| Data for this task |
- - -
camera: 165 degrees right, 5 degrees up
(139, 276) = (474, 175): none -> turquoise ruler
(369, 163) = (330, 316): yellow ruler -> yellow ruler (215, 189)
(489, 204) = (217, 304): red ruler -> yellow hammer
- - -
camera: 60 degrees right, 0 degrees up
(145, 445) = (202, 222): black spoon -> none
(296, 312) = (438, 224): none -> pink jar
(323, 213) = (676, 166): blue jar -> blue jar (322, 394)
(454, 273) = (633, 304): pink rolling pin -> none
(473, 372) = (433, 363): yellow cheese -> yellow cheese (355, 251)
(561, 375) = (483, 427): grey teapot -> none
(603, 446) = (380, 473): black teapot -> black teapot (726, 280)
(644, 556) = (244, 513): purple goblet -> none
- - -
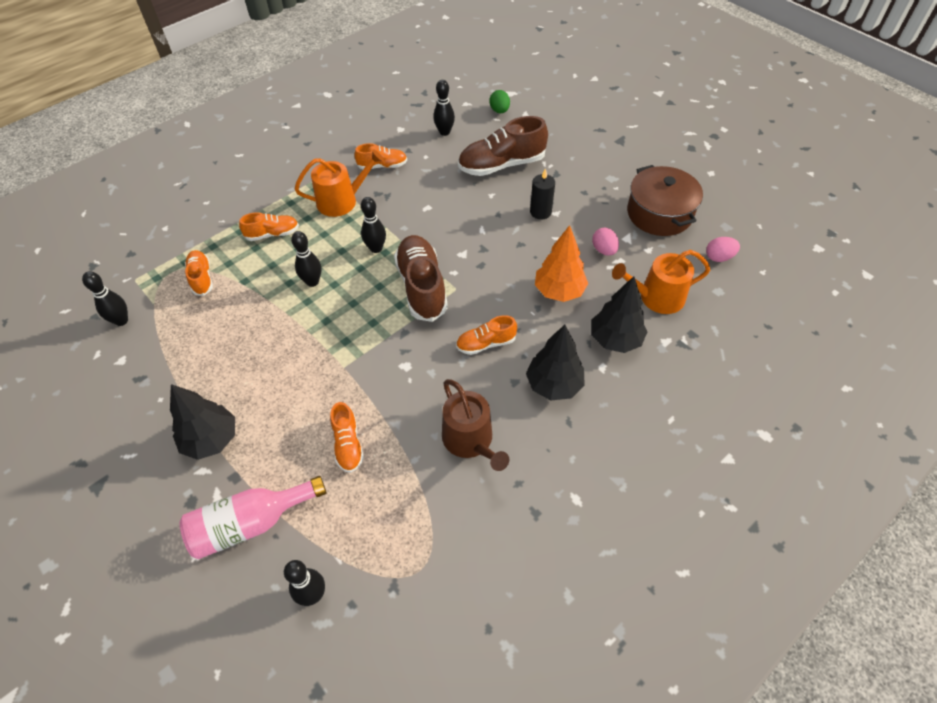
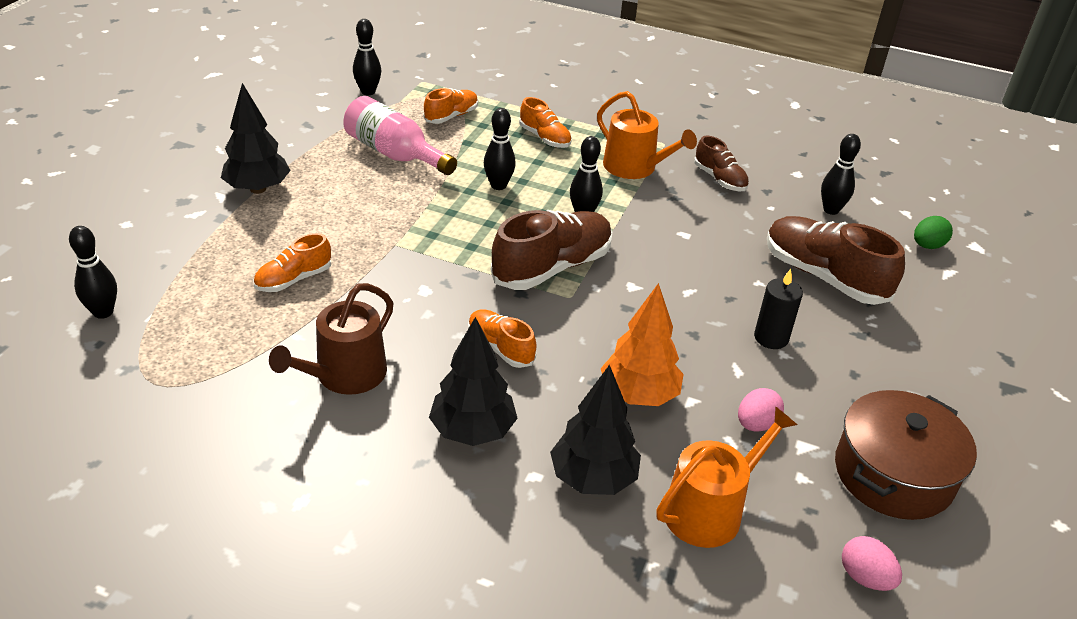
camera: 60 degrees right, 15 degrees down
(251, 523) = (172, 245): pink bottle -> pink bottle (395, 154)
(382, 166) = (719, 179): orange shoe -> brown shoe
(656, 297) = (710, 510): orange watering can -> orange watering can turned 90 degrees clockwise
- - -
| Assignment |
Look above for the line holding "(323, 213) = (676, 166): blue". Print it and every line after it, exactly, through the line holding "(644, 556) = (244, 513): purple".

| Completed task |
(323, 213) = (676, 166): blue jar -> blue jar (322, 394)
(454, 273) = (633, 304): pink rolling pin -> none
(473, 372) = (433, 363): yellow cheese -> yellow cheese (355, 251)
(561, 375) = (483, 427): grey teapot -> none
(603, 446) = (380, 473): black teapot -> black teapot (726, 280)
(644, 556) = (244, 513): purple goblet -> none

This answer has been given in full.